[Stored entries]
..............................
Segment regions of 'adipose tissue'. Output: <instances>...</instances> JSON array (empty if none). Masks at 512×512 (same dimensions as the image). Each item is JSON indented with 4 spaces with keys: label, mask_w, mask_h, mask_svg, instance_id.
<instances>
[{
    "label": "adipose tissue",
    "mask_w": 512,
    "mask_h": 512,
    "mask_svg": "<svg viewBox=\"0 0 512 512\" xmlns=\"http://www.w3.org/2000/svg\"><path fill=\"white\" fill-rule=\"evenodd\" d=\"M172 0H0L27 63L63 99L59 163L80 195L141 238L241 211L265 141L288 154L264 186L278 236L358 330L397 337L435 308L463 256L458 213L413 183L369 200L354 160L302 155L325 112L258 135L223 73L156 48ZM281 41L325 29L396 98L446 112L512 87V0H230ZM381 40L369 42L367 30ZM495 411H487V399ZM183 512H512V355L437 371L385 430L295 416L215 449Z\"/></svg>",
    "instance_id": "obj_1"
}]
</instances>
..............................
Return the entries above exactly, each one complete.

Task answer —
Segment regions of 'adipose tissue'. Output: <instances>...</instances> JSON array (empty if none). Masks at 512×512 (same dimensions as the image). Each item is JSON indented with 4 spaces with keys: label, mask_w, mask_h, mask_svg, instance_id.
<instances>
[{
    "label": "adipose tissue",
    "mask_w": 512,
    "mask_h": 512,
    "mask_svg": "<svg viewBox=\"0 0 512 512\" xmlns=\"http://www.w3.org/2000/svg\"><path fill=\"white\" fill-rule=\"evenodd\" d=\"M172 0H0L27 63L63 99L59 163L80 195L141 238L241 211L265 141L288 154L264 186L278 236L358 330L397 337L435 308L463 256L458 213L413 183L369 200L354 160L302 155L325 112L258 135L223 73L156 48ZM281 41L325 29L396 98L446 112L512 87V0H230ZM381 40L369 42L367 30ZM495 411H487V399ZM183 512H512V355L437 371L385 430L295 416L215 449Z\"/></svg>",
    "instance_id": "obj_1"
}]
</instances>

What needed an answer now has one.